▶ **YOUR ASSIGNMENT**:
Identify each line in the entries below that contains the word "larger", and copy those lines. Letter case matters.

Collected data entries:
= Beginning of Section =

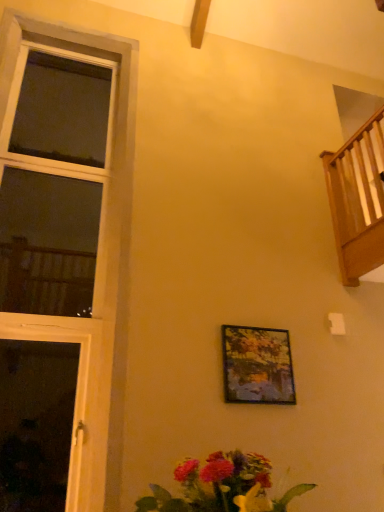
Identify the location of wooden window at left. (98, 250).

The height and width of the screenshot is (512, 384). What do you see at coordinates (222, 486) in the screenshot? I see `vibrant bouquet at lower center` at bounding box center [222, 486].

Measure the distance between metallic gold picture frame at center and camera.

The depth of metallic gold picture frame at center is 2.93 meters.

This screenshot has width=384, height=512. I want to click on wooden window at left, so click(x=98, y=250).

How far apart are vibrant bouquet at lower center and wooden railing at upper right?

They are 8.77 feet apart.

Is point (261, 500) more distant than point (368, 266)?

That is False.

Could you tell me if vibrant bouquet at lower center is turned towards wooden railing at upper right?

No, vibrant bouquet at lower center is not facing towards wooden railing at upper right.

From the image's perspective, is vibrant bouquet at lower center on top of wooden railing at upper right?

No, from the image's perspective, vibrant bouquet at lower center is not over wooden railing at upper right.

Which is closer, (83, 494) or (346, 161)?

The point (83, 494) is closer.

Which of these two, wooden window at left or wooden railing at upper right, is thinner?

wooden window at left is thinner.

Is wooden window at left behind wooden railing at upper right?

No, wooden window at left is closer to the camera.

Based on the photo, which object is further away from the camera, wooden railing at upper right or wooden window at left?

wooden railing at upper right is more distant.

Is wooden railing at upper right facing towards wooden window at left?

Yes.

In the scene shown: Which of these two, wooden railing at upper right or wooden window at left, stands shorter?

With less height is wooden railing at upper right.

From the image's perspective, is wooden railing at upper right located above or below wooden window at left?

Based on their image positions, wooden railing at upper right is located above wooden window at left.

Can you tell me how much metallic gold picture frame at center and wooden railing at upper right differ in facing direction?

The facing directions of metallic gold picture frame at center and wooden railing at upper right are 87.5 degrees apart.

Is metallic gold picture frame at center oriented away from wooden railing at upper right?

No, metallic gold picture frame at center is not facing the opposite direction of wooden railing at upper right.

Which of these two, metallic gold picture frame at center or wooden railing at upper right, is bigger?

wooden railing at upper right.

From the image's perspective, is metallic gold picture frame at center located beneath wooden railing at upper right?

Correct, metallic gold picture frame at center appears lower than wooden railing at upper right in the image.

Is the surface of vibrant bouquet at lower center in direct contact with wooden window at left?

There is a gap between vibrant bouquet at lower center and wooden window at left.

From a real-world perspective, does vibrant bouquet at lower center sit lower than wooden window at left?

Correct, in the physical world, vibrant bouquet at lower center is lower than wooden window at left.

Considering the sizes of objects vibrant bouquet at lower center and wooden window at left in the image provided, who is shorter, vibrant bouquet at lower center or wooden window at left?

Standing shorter between the two is vibrant bouquet at lower center.

Is vibrant bouquet at lower center turned away from wooden window at left?

No, vibrant bouquet at lower center is not facing the opposite direction of wooden window at left.

Can you confirm if wooden window at left is shorter than metallic gold picture frame at center?

In fact, wooden window at left may be taller than metallic gold picture frame at center.

Is wooden window at left smaller than metallic gold picture frame at center?

Actually, wooden window at left might be larger than metallic gold picture frame at center.

Between point (123, 234) and point (261, 362), which one is positioned behind?

Positioned behind is point (123, 234).

Are wooden window at left and metallic gold picture frame at center located far from each other?

They are positioned close to each other.

Is vibrant bouquet at lower center outside of metallic gold picture frame at center?

Absolutely, vibrant bouquet at lower center is external to metallic gold picture frame at center.

Based on their sizes in the image, would you say vibrant bouquet at lower center is bigger or smaller than metallic gold picture frame at center?

In the image, vibrant bouquet at lower center appears to be larger than metallic gold picture frame at center.

From a real-world perspective, is vibrant bouquet at lower center physically located above or below metallic gold picture frame at center?

From a real-world perspective, vibrant bouquet at lower center is physically below metallic gold picture frame at center.

The image size is (384, 512). Find the location of `floral arrangement directly beneath the metallic gold picture frame at center (from a real-world perspective)`. floral arrangement directly beneath the metallic gold picture frame at center (from a real-world perspective) is located at coordinates (222, 486).

In order to click on balcony to the right of vibrant bouquet at lower center in this screenshot , I will do `click(358, 199)`.

Where is `window below the wooden railing at upper right (from the image's perspective)`? This screenshot has height=512, width=384. window below the wooden railing at upper right (from the image's perspective) is located at coordinates (98, 250).

Estimate the real-world distances between objects in this image. Which object is further from wooden window at left, vibrant bouquet at lower center or wooden railing at upper right?

The object further to wooden window at left is wooden railing at upper right.

When comparing their distances from wooden window at left, does metallic gold picture frame at center or wooden railing at upper right seem closer?

metallic gold picture frame at center lies closer to wooden window at left than the other object.

Considering their positions, is wooden railing at upper right positioned further to wooden window at left than vibrant bouquet at lower center?

wooden railing at upper right lies further to wooden window at left than the other object.

From the image, which object appears to be farther from wooden railing at upper right, metallic gold picture frame at center or vibrant bouquet at lower center?

vibrant bouquet at lower center is further to wooden railing at upper right.

From the picture: Based on their spatial positions, is wooden window at left or vibrant bouquet at lower center further from wooden railing at upper right?

The object further to wooden railing at upper right is vibrant bouquet at lower center.

Considering their positions, is wooden railing at upper right positioned closer to vibrant bouquet at lower center than wooden window at left?

wooden window at left is positioned closer to the anchor vibrant bouquet at lower center.

From the image, which object appears to be farther from metallic gold picture frame at center, vibrant bouquet at lower center or wooden railing at upper right?

The object further to metallic gold picture frame at center is vibrant bouquet at lower center.

Considering their positions, is metallic gold picture frame at center positioned further to wooden railing at upper right than wooden window at left?

wooden window at left is positioned further to the anchor wooden railing at upper right.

= End of Section =

▶ **TASK RESPONSE**:
Actually, wooden window at left might be larger than metallic gold picture frame at center.
In the image, vibrant bouquet at lower center appears to be larger than metallic gold picture frame at center.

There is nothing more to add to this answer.